§ Records for this exercise
********************

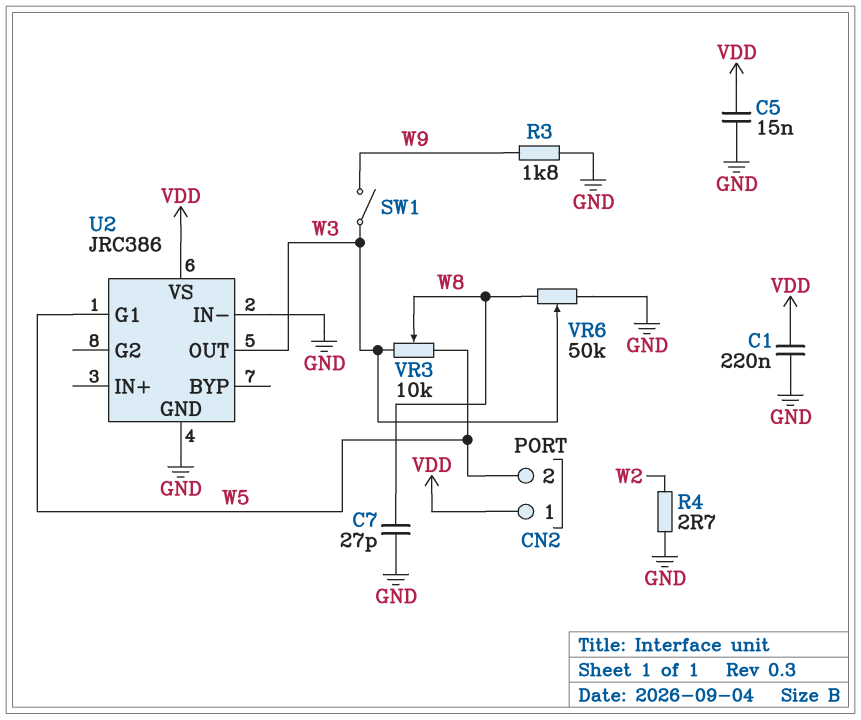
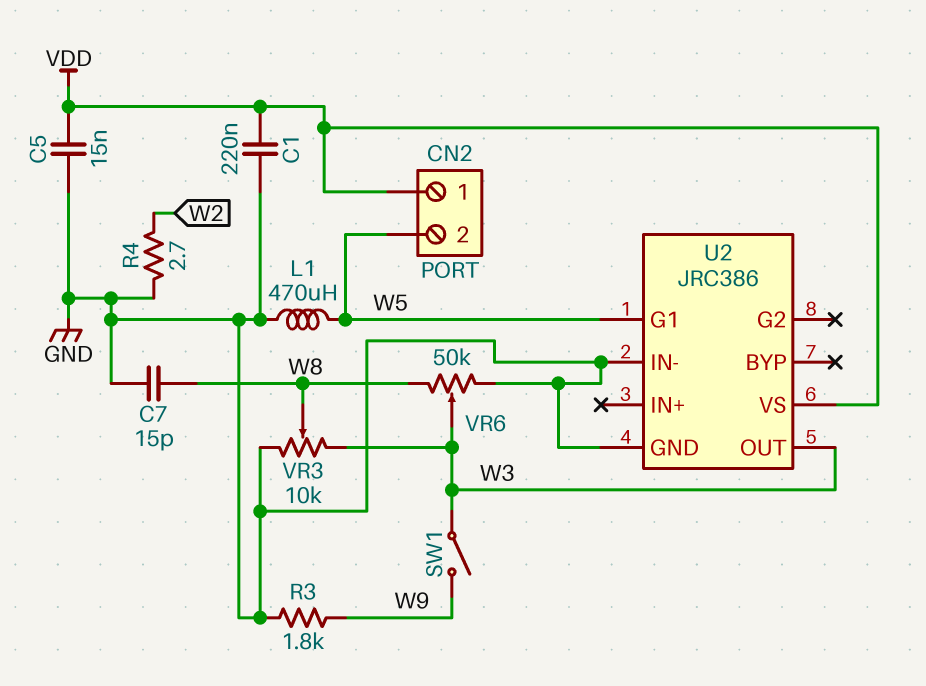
C7: 27pF (GND, W8) -> 15pF (GND, W8)
L1: none -> 470uH (GND, W5)
VR3: 10k (W3, W5, wiper W8) -> 10k (GND, W3, wiper W8)

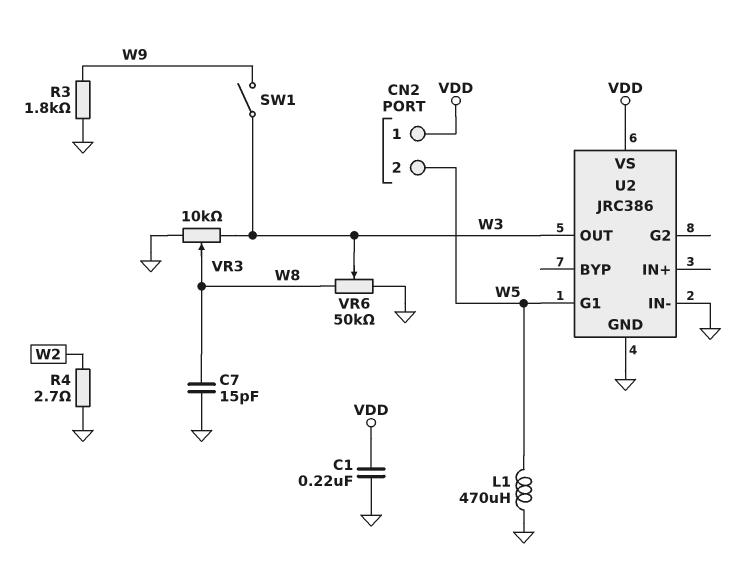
C5: 15nF (GND, VDD) -> none

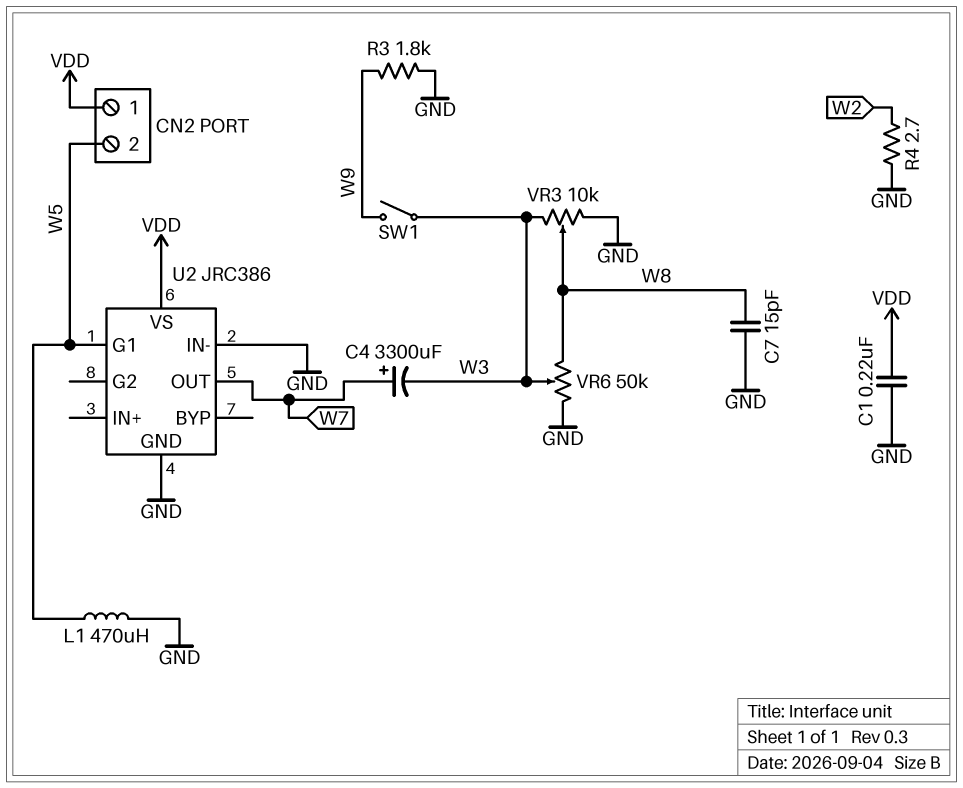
C4: none -> 3300uF (plus W7, minus W3)
U2 pin OUT: W3 -> W7

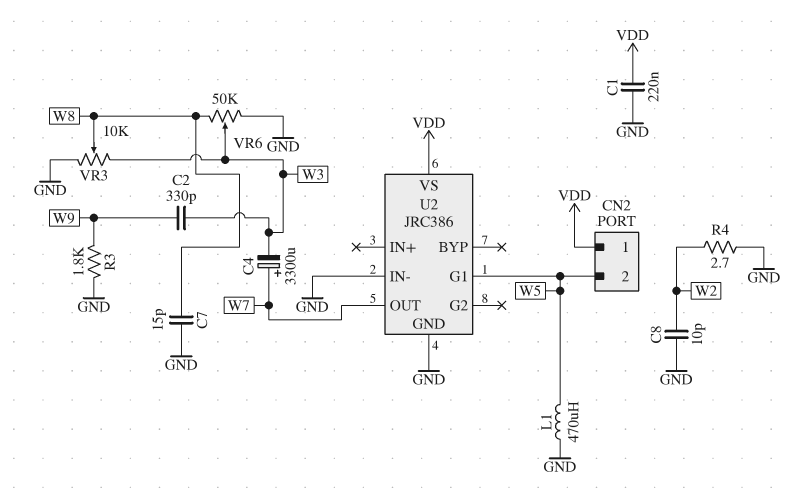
C2: none -> 330pF (W3, W9)
C8: none -> 10pF (GND, W2)
SW1: switch (W3, W9) -> none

********************

§ What is required
Everything in the entries above should be returned exactly, apart from the pictures.

§ Output
C7: 27pF (GND, W8) -> 15pF (GND, W8)
L1: none -> 470uH (GND, W5)
VR3: 10k (W3, W5, wiper W8) -> 10k (GND, W3, wiper W8)

C5: 15nF (GND, VDD) -> none

C4: none -> 3300uF (plus W7, minus W3)
U2 pin OUT: W3 -> W7

C2: none -> 330pF (W3, W9)
C8: none -> 10pF (GND, W2)
SW1: switch (W3, W9) -> none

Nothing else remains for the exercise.